> HOW TO COMPLETE THIS TASK: Count the lines below that contain the word "VBAT" and give only the number.

> Edit difference data:
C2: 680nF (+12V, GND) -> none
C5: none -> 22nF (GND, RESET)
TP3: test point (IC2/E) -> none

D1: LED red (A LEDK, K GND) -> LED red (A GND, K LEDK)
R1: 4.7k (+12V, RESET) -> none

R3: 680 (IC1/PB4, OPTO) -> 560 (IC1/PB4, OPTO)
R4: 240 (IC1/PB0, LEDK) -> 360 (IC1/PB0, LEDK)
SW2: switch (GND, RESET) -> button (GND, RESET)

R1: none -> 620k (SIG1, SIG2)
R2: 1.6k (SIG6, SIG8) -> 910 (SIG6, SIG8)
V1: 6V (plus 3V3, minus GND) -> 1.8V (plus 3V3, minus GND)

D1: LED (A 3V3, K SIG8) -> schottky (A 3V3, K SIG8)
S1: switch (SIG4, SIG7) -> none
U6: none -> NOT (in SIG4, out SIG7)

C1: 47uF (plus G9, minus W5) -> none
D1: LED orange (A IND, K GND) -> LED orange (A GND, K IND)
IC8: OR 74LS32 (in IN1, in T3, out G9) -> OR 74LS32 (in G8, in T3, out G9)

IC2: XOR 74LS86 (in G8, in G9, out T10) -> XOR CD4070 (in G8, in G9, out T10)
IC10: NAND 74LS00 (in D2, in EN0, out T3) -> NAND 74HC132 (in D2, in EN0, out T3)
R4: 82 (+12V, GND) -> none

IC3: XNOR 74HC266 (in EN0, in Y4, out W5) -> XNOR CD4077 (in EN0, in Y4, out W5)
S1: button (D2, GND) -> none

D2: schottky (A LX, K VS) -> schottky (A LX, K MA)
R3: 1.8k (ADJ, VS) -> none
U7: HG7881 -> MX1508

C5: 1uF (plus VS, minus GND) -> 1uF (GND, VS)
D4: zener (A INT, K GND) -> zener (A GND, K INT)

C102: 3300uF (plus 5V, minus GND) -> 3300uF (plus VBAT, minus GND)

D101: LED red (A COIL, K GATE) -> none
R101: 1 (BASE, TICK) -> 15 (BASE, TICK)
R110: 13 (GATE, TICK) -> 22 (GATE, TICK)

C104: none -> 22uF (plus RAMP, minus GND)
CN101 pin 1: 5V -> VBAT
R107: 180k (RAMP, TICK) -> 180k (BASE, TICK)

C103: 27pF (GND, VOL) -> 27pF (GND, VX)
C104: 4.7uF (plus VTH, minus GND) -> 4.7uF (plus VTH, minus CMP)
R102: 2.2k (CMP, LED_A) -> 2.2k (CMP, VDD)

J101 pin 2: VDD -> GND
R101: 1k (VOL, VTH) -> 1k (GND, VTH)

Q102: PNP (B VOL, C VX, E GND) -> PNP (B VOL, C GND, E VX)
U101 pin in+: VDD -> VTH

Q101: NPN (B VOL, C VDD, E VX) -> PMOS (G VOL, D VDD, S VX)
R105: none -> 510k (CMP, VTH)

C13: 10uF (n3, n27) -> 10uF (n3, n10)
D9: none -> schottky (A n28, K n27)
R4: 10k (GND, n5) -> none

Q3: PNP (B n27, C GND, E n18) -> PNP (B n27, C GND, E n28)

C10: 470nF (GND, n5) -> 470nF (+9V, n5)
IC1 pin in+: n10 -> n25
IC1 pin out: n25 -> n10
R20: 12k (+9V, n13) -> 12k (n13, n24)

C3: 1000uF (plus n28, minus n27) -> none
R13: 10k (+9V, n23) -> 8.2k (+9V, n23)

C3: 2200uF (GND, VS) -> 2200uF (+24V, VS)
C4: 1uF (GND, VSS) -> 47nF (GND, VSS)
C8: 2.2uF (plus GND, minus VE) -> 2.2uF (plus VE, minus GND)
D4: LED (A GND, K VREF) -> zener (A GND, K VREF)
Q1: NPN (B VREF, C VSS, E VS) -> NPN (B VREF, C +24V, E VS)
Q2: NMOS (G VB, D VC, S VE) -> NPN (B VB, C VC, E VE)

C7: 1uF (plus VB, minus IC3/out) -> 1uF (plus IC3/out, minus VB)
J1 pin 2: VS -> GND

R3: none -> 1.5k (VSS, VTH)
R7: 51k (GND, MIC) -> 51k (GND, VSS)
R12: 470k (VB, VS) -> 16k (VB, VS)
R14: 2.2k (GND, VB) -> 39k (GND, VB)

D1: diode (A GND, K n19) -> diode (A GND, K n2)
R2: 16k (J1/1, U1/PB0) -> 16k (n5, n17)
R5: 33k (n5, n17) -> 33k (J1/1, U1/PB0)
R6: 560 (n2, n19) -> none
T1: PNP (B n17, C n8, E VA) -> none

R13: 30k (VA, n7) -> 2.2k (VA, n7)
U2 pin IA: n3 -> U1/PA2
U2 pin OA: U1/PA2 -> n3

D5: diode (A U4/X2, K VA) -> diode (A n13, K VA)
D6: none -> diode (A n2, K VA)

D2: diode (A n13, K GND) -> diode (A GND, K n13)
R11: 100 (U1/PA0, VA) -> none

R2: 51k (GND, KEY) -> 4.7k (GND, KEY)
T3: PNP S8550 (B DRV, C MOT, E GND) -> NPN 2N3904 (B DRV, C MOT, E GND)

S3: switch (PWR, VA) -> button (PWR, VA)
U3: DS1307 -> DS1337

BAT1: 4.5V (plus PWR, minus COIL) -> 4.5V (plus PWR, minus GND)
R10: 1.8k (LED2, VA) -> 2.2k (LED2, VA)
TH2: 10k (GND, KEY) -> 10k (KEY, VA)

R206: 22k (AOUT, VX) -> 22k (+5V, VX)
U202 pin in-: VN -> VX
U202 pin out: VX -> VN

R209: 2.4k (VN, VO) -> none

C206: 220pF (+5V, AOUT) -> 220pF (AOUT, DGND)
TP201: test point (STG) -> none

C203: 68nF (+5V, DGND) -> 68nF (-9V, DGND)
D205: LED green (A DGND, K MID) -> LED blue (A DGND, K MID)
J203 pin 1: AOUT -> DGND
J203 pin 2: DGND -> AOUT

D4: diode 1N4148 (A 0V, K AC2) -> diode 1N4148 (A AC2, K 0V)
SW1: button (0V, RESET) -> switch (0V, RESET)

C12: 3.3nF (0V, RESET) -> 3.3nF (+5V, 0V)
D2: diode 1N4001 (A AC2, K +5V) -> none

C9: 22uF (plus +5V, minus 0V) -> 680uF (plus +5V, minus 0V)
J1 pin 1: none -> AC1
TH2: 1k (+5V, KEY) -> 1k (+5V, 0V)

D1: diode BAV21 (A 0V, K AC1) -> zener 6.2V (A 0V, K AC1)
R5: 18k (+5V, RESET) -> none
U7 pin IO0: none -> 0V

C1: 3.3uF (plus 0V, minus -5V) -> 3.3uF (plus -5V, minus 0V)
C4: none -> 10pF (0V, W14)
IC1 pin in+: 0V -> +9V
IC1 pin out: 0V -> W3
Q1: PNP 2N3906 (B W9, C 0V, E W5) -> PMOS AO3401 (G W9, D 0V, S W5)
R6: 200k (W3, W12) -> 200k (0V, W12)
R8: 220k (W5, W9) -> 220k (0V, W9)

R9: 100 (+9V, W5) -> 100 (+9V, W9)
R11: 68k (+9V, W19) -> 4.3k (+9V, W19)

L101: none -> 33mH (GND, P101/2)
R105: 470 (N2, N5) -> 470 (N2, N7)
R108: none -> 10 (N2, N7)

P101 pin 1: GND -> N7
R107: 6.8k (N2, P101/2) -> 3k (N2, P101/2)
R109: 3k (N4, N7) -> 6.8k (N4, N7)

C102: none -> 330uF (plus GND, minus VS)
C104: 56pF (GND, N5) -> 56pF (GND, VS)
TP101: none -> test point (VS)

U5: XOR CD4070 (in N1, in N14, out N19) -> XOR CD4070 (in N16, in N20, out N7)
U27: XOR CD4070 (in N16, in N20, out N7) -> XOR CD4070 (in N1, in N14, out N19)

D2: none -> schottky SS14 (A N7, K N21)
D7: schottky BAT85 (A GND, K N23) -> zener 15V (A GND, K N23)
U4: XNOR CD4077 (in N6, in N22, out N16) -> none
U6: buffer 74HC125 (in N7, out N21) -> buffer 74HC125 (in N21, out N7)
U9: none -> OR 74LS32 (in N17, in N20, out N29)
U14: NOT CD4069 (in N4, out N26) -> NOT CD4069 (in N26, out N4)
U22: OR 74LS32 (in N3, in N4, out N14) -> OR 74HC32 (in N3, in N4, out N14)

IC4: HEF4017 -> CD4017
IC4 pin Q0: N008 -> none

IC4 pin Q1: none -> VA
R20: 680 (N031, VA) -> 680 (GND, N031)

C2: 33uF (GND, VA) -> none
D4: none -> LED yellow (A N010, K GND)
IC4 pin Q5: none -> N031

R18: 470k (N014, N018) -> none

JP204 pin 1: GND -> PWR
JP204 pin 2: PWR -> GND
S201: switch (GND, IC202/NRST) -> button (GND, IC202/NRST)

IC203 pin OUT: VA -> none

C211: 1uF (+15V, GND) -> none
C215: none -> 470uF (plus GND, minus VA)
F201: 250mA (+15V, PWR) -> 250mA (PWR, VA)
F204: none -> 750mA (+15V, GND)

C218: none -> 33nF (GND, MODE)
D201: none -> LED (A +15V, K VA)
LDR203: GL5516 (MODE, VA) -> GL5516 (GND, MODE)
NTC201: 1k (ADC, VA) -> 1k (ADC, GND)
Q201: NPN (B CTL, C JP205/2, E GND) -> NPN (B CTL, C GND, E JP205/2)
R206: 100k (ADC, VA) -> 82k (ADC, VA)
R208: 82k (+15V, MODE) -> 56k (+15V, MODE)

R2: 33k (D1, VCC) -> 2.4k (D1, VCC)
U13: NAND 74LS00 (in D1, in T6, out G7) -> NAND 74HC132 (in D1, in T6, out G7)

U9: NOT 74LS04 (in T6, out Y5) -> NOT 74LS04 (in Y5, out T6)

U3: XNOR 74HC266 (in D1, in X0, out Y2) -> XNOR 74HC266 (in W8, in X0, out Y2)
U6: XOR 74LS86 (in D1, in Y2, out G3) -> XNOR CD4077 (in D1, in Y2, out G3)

> EXERCISE ANSWER: 2